• [Task prompt]: Your task is to find every line of the listing that includes "brick" and copy it.

Study material Block Start

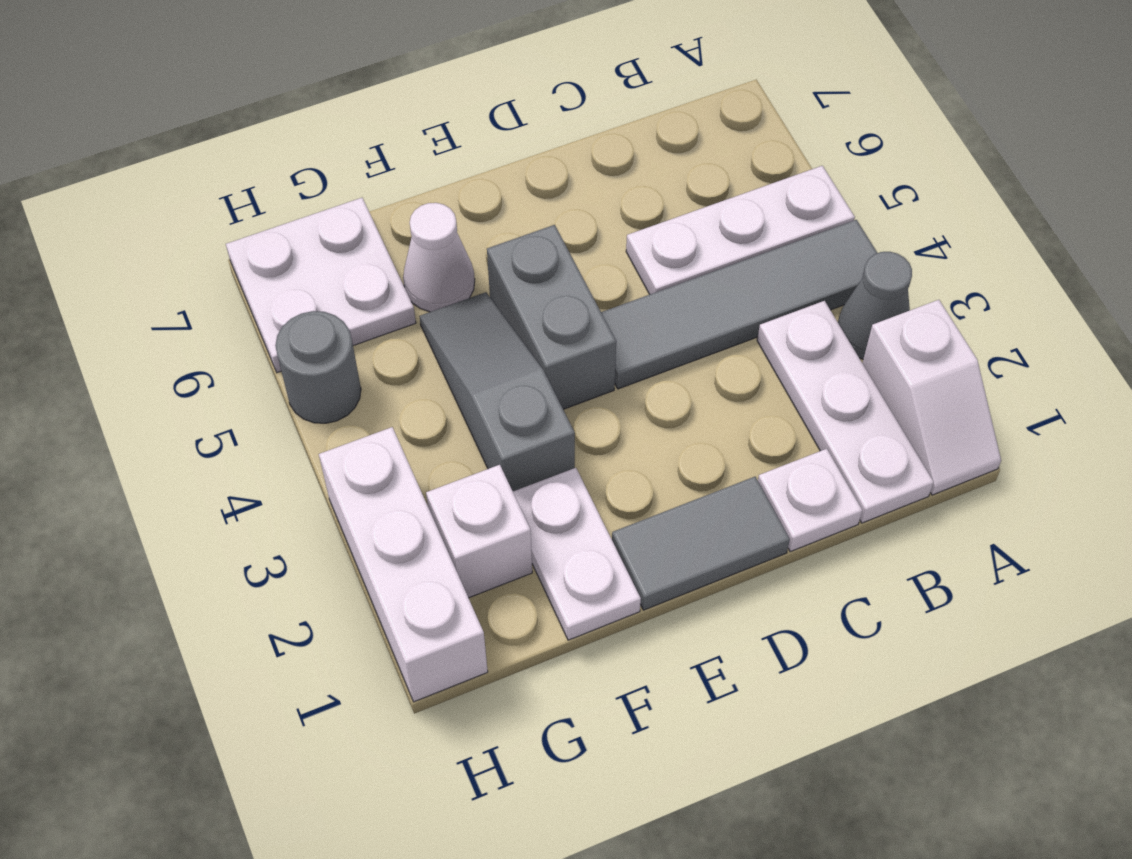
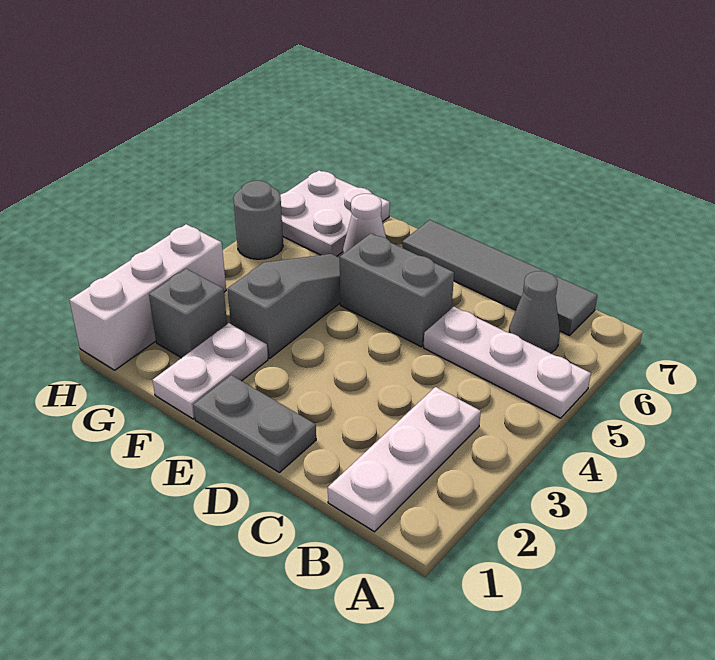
white slope A1:A2 level 1 top 2 -> none
grey cone A3 level 1 -> grey cone B6 level 1
grey tile A4:D4 level 1 -> grey tile B7:E7 level 1
white plate C1 level 1 -> none
grey tile D1:E1 level 1 -> grey plate D1:E1 level 1
grey brick E4:E5 level 1 -> grey brick D5:E5 level 1
white brick G2 level 1 -> grey brick G2 level 1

Study material Block End

• [Answer box]:
grey brick E4:E5 level 1 -> grey brick D5:E5 level 1
white brick G2 level 1 -> grey brick G2 level 1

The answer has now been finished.